* Problem details
Search the entries below for "left", and copy each line where it appears.
START Data records
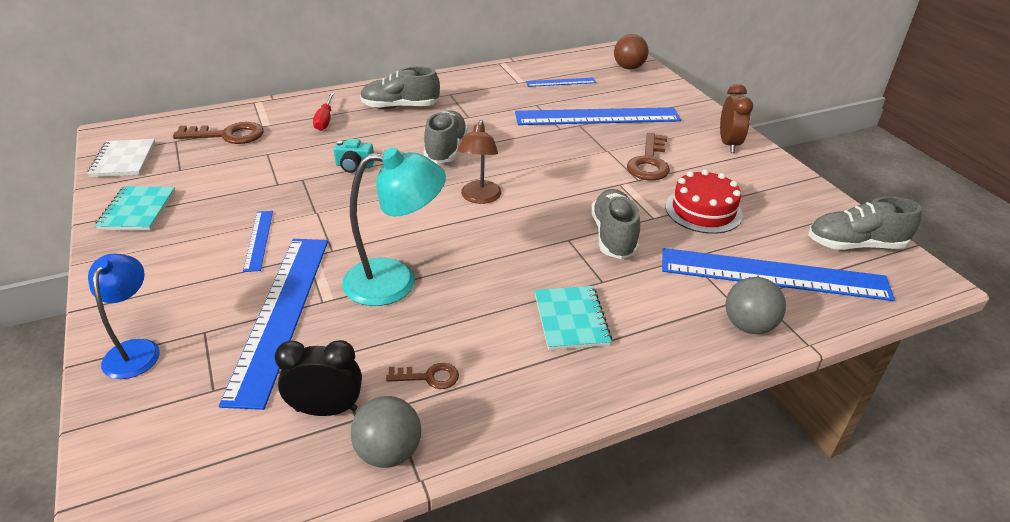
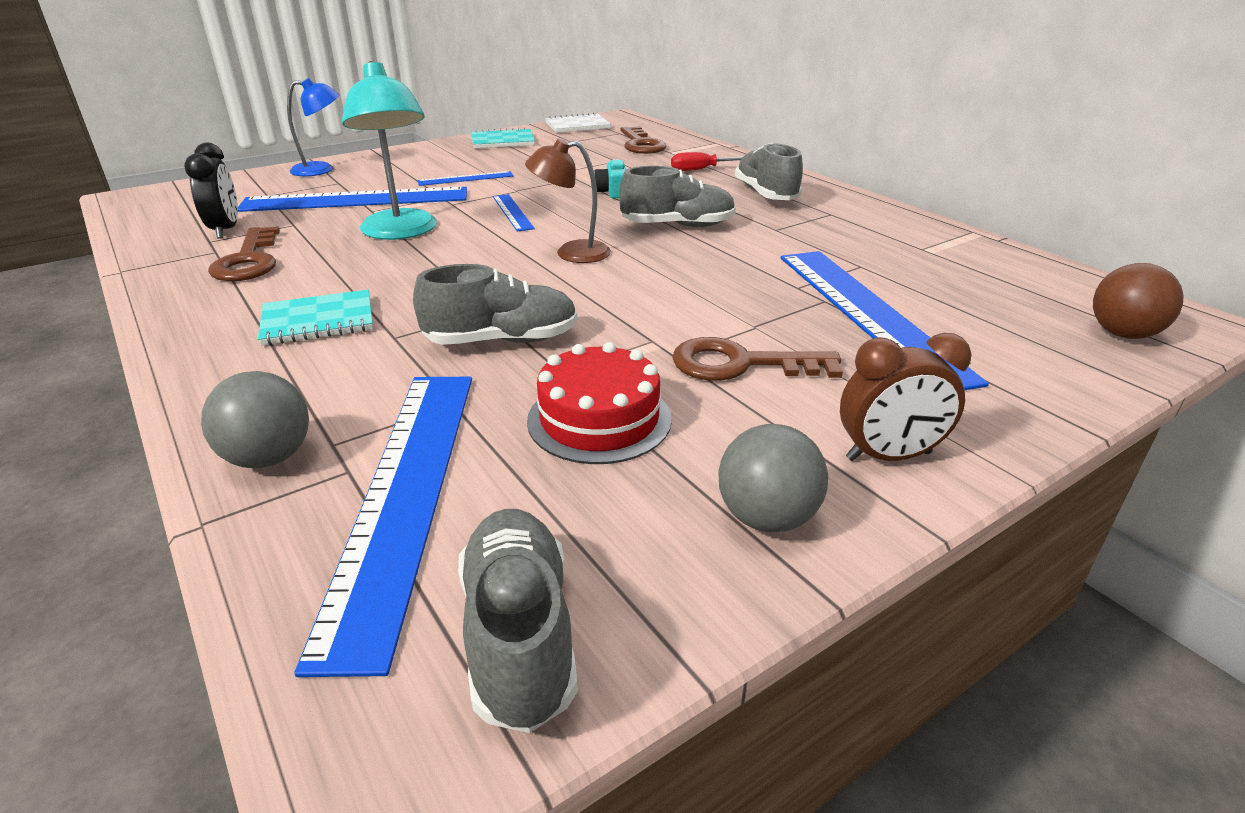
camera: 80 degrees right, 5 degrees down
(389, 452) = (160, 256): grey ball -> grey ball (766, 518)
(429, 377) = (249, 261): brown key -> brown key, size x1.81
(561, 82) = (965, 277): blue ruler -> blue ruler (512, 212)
END Data records
START Data records
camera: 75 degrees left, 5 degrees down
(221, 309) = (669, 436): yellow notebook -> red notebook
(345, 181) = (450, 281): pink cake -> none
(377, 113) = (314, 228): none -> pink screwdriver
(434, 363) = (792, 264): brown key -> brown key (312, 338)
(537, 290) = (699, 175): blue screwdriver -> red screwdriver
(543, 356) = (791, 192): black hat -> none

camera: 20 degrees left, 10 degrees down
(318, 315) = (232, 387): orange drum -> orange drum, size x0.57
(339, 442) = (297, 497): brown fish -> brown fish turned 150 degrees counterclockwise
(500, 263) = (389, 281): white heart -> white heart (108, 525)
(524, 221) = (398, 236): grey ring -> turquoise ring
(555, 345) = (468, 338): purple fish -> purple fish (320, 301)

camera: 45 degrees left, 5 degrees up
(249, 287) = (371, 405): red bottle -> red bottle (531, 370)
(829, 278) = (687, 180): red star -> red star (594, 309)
END Data records
START Data records
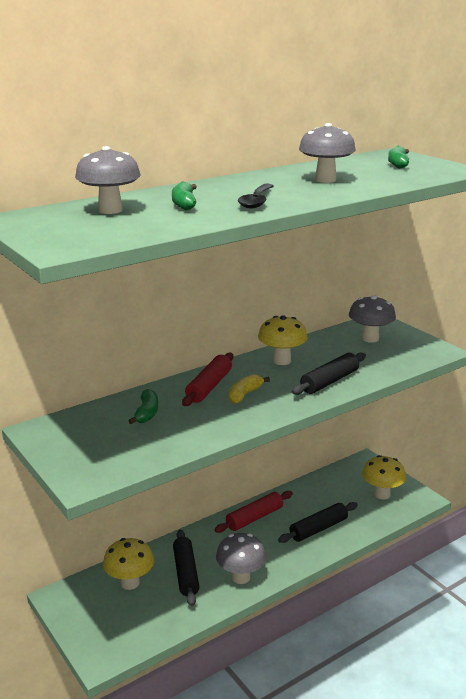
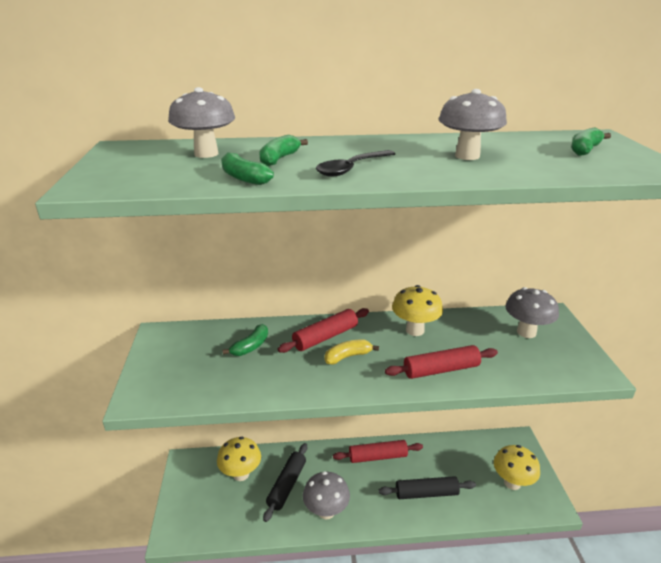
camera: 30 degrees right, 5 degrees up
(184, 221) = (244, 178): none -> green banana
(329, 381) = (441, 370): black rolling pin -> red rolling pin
END Data records
* Task output
camera: 75 degrees left, 5 degrees down
camera: 20 degrees left, 10 degrees down
camera: 45 degrees left, 5 degrees up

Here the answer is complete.